**ACTIVITY:** Output all of the data below exactly as given.

**THE DATA:**
┄┄┄┄┄┄┄┄┄┄

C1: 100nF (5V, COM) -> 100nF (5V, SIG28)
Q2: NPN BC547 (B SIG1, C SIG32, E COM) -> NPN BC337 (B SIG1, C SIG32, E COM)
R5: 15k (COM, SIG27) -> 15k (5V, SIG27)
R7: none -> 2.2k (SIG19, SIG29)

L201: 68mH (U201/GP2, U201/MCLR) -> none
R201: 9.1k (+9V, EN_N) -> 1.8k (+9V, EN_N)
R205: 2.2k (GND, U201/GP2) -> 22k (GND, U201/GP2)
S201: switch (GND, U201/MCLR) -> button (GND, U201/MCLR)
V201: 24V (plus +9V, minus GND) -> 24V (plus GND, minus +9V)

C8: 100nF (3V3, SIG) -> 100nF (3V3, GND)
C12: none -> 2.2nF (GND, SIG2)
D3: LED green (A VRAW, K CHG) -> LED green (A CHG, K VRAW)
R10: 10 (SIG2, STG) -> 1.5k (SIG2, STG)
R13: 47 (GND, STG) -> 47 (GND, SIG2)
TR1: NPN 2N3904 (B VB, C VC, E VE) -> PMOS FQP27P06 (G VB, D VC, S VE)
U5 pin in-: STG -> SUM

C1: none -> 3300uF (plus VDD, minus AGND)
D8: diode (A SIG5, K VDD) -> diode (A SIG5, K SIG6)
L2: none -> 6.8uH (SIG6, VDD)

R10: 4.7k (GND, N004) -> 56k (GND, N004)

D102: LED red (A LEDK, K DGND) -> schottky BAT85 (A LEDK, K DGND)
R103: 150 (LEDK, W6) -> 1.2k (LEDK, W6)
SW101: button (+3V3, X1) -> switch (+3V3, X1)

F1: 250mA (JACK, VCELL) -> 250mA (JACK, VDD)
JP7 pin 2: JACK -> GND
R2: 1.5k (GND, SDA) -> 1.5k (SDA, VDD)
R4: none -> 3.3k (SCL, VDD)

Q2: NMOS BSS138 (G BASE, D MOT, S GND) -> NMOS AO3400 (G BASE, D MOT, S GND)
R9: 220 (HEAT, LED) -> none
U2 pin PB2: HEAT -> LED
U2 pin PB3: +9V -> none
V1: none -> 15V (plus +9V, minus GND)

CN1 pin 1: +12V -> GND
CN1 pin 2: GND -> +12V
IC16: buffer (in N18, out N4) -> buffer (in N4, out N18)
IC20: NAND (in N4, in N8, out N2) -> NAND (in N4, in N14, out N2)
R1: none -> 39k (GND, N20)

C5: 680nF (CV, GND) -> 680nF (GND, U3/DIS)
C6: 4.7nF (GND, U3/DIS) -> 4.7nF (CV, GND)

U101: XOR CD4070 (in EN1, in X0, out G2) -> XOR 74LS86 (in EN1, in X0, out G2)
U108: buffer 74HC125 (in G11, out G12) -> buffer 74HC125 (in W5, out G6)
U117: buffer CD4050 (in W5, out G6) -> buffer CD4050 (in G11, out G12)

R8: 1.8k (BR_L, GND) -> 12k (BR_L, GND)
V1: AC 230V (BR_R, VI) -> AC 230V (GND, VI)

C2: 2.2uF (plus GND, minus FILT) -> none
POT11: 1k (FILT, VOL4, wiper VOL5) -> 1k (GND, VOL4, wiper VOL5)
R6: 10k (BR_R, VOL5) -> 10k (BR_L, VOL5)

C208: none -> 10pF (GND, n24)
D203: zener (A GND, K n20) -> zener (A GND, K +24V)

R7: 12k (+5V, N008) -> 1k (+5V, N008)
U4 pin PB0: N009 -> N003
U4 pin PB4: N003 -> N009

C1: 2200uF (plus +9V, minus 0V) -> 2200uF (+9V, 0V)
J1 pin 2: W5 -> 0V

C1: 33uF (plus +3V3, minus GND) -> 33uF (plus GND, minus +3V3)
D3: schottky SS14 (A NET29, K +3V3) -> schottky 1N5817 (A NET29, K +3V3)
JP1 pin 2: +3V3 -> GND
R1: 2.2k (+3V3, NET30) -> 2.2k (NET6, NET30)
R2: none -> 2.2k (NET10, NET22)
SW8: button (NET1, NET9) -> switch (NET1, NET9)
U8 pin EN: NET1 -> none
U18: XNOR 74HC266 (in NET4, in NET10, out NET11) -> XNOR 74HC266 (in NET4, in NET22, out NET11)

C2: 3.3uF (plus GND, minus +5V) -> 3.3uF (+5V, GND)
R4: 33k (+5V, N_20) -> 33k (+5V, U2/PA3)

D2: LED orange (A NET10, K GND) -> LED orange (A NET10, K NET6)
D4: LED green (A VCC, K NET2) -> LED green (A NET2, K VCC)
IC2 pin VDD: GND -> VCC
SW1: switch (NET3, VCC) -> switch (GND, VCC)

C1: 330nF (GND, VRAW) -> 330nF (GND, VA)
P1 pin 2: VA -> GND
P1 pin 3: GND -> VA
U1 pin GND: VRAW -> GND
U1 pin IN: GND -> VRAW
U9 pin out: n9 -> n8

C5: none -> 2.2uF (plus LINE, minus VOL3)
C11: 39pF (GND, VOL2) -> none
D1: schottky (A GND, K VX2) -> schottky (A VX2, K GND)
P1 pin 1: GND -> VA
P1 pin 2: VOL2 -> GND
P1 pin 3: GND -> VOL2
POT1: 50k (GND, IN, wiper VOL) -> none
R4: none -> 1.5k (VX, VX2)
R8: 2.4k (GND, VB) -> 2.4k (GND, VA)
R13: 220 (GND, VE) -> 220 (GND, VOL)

┄┄┄┄┄┄┄┄┄┄

**COMPLETED EXERCISE:**
C1: 100nF (5V, COM) -> 100nF (5V, SIG28)
Q2: NPN BC547 (B SIG1, C SIG32, E COM) -> NPN BC337 (B SIG1, C SIG32, E COM)
R5: 15k (COM, SIG27) -> 15k (5V, SIG27)
R7: none -> 2.2k (SIG19, SIG29)

L201: 68mH (U201/GP2, U201/MCLR) -> none
R201: 9.1k (+9V, EN_N) -> 1.8k (+9V, EN_N)
R205: 2.2k (GND, U201/GP2) -> 22k (GND, U201/GP2)
S201: switch (GND, U201/MCLR) -> button (GND, U201/MCLR)
V201: 24V (plus +9V, minus GND) -> 24V (plus GND, minus +9V)

C8: 100nF (3V3, SIG) -> 100nF (3V3, GND)
C12: none -> 2.2nF (GND, SIG2)
D3: LED green (A VRAW, K CHG) -> LED green (A CHG, K VRAW)
R10: 10 (SIG2, STG) -> 1.5k (SIG2, STG)
R13: 47 (GND, STG) -> 47 (GND, SIG2)
TR1: NPN 2N3904 (B VB, C VC, E VE) -> PMOS FQP27P06 (G VB, D VC, S VE)
U5 pin in-: STG -> SUM

C1: none -> 3300uF (plus VDD, minus AGND)
D8: diode (A SIG5, K VDD) -> diode (A SIG5, K SIG6)
L2: none -> 6.8uH (SIG6, VDD)

R10: 4.7k (GND, N004) -> 56k (GND, N004)

D102: LED red (A LEDK, K DGND) -> schottky BAT85 (A LEDK, K DGND)
R103: 150 (LEDK, W6) -> 1.2k (LEDK, W6)
SW101: button (+3V3, X1) -> switch (+3V3, X1)

F1: 250mA (JACK, VCELL) -> 250mA (JACK, VDD)
JP7 pin 2: JACK -> GND
R2: 1.5k (GND, SDA) -> 1.5k (SDA, VDD)
R4: none -> 3.3k (SCL, VDD)

Q2: NMOS BSS138 (G BASE, D MOT, S GND) -> NMOS AO3400 (G BASE, D MOT, S GND)
R9: 220 (HEAT, LED) -> none
U2 pin PB2: HEAT -> LED
U2 pin PB3: +9V -> none
V1: none -> 15V (plus +9V, minus GND)

CN1 pin 1: +12V -> GND
CN1 pin 2: GND -> +12V
IC16: buffer (in N18, out N4) -> buffer (in N4, out N18)
IC20: NAND (in N4, in N8, out N2) -> NAND (in N4, in N14, out N2)
R1: none -> 39k (GND, N20)

C5: 680nF (CV, GND) -> 680nF (GND, U3/DIS)
C6: 4.7nF (GND, U3/DIS) -> 4.7nF (CV, GND)

U101: XOR CD4070 (in EN1, in X0, out G2) -> XOR 74LS86 (in EN1, in X0, out G2)
U108: buffer 74HC125 (in G11, out G12) -> buffer 74HC125 (in W5, out G6)
U117: buffer CD4050 (in W5, out G6) -> buffer CD4050 (in G11, out G12)

R8: 1.8k (BR_L, GND) -> 12k (BR_L, GND)
V1: AC 230V (BR_R, VI) -> AC 230V (GND, VI)

C2: 2.2uF (plus GND, minus FILT) -> none
POT11: 1k (FILT, VOL4, wiper VOL5) -> 1k (GND, VOL4, wiper VOL5)
R6: 10k (BR_R, VOL5) -> 10k (BR_L, VOL5)

C208: none -> 10pF (GND, n24)
D203: zener (A GND, K n20) -> zener (A GND, K +24V)

R7: 12k (+5V, N008) -> 1k (+5V, N008)
U4 pin PB0: N009 -> N003
U4 pin PB4: N003 -> N009

C1: 2200uF (plus +9V, minus 0V) -> 2200uF (+9V, 0V)
J1 pin 2: W5 -> 0V

C1: 33uF (plus +3V3, minus GND) -> 33uF (plus GND, minus +3V3)
D3: schottky SS14 (A NET29, K +3V3) -> schottky 1N5817 (A NET29, K +3V3)
JP1 pin 2: +3V3 -> GND
R1: 2.2k (+3V3, NET30) -> 2.2k (NET6, NET30)
R2: none -> 2.2k (NET10, NET22)
SW8: button (NET1, NET9) -> switch (NET1, NET9)
U8 pin EN: NET1 -> none
U18: XNOR 74HC266 (in NET4, in NET10, out NET11) -> XNOR 74HC266 (in NET4, in NET22, out NET11)

C2: 3.3uF (plus GND, minus +5V) -> 3.3uF (+5V, GND)
R4: 33k (+5V, N_20) -> 33k (+5V, U2/PA3)

D2: LED orange (A NET10, K GND) -> LED orange (A NET10, K NET6)
D4: LED green (A VCC, K NET2) -> LED green (A NET2, K VCC)
IC2 pin VDD: GND -> VCC
SW1: switch (NET3, VCC) -> switch (GND, VCC)

C1: 330nF (GND, VRAW) -> 330nF (GND, VA)
P1 pin 2: VA -> GND
P1 pin 3: GND -> VA
U1 pin GND: VRAW -> GND
U1 pin IN: GND -> VRAW
U9 pin out: n9 -> n8

C5: none -> 2.2uF (plus LINE, minus VOL3)
C11: 39pF (GND, VOL2) -> none
D1: schottky (A GND, K VX2) -> schottky (A VX2, K GND)
P1 pin 1: GND -> VA
P1 pin 2: VOL2 -> GND
P1 pin 3: GND -> VOL2
POT1: 50k (GND, IN, wiper VOL) -> none
R4: none -> 1.5k (VX, VX2)
R8: 2.4k (GND, VB) -> 2.4k (GND, VA)
R13: 220 (GND, VE) -> 220 (GND, VOL)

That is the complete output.